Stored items
------------

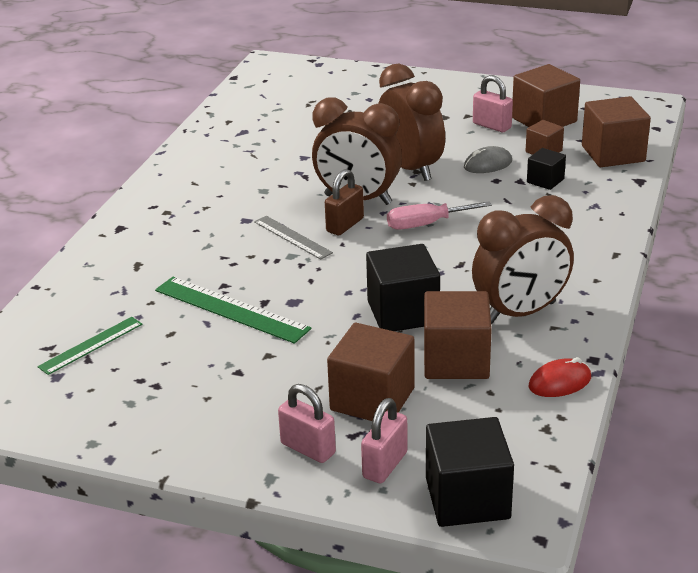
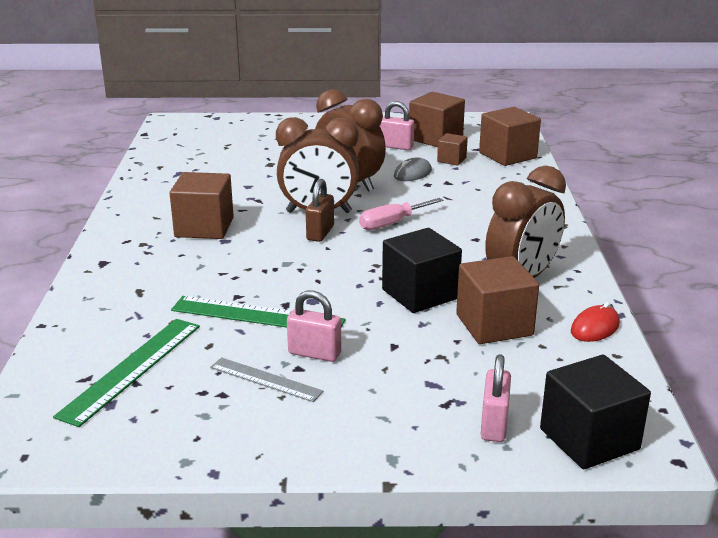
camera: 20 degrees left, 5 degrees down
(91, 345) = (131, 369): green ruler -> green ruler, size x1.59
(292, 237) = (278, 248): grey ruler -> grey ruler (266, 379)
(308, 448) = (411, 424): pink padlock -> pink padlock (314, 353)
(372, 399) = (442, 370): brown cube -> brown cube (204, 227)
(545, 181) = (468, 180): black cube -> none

------------

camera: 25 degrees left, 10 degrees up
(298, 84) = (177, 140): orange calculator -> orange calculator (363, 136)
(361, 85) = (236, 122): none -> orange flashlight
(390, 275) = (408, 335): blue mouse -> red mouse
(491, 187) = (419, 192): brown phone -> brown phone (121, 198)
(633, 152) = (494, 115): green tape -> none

------------

▶ [Activity]
Wherever the line holding "camera: 20 degrees left, 5 degrees down" falls in the entries above, copy exactly from it through the line holding "(545, 181) = (468, 180): black cube -> none", inclusive, and add nothing.

▶ [Final answer]
camera: 20 degrees left, 5 degrees down
(91, 345) = (131, 369): green ruler -> green ruler, size x1.59
(292, 237) = (278, 248): grey ruler -> grey ruler (266, 379)
(308, 448) = (411, 424): pink padlock -> pink padlock (314, 353)
(372, 399) = (442, 370): brown cube -> brown cube (204, 227)
(545, 181) = (468, 180): black cube -> none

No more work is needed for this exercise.